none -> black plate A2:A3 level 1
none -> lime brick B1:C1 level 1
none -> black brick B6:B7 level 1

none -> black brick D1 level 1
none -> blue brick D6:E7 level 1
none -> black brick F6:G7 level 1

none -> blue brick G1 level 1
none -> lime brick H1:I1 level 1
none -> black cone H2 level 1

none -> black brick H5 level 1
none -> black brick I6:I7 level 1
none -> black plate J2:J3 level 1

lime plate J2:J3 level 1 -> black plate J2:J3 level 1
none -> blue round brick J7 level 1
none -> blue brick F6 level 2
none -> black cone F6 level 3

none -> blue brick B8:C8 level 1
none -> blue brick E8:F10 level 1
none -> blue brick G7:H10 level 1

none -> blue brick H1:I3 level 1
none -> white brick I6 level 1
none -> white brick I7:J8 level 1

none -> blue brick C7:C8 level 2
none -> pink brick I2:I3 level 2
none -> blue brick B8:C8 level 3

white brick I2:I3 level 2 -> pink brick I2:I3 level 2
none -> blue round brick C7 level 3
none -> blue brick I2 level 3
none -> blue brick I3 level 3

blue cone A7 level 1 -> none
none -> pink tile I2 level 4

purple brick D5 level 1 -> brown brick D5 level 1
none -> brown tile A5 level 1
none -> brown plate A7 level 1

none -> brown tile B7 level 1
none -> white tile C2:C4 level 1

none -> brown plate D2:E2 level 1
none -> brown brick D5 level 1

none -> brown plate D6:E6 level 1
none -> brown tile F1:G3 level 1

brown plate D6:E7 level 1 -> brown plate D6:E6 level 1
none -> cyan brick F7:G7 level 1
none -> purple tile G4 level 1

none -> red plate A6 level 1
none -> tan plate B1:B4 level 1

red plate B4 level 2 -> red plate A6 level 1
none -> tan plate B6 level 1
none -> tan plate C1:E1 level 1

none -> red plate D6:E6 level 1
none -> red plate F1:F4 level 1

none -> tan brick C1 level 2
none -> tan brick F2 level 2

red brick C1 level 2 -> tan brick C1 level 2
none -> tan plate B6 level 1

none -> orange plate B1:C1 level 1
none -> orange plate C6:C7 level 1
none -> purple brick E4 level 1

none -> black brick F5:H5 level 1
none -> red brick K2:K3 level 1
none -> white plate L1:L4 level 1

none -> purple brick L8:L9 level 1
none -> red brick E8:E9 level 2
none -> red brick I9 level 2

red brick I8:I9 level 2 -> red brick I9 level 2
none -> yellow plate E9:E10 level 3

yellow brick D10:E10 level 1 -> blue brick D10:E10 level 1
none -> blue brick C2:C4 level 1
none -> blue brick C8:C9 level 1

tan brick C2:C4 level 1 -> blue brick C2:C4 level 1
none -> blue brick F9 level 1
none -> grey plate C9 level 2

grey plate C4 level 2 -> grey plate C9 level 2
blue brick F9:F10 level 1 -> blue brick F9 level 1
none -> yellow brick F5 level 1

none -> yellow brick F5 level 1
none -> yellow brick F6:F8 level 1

ABOUT THIS EXERCISE: Review the material and copy each line in which the word "pink" appears.

RESPONSE BELOW:
none -> pink brick I2:I3 level 2
white brick I2:I3 level 2 -> pink brick I2:I3 level 2
none -> pink tile I2 level 4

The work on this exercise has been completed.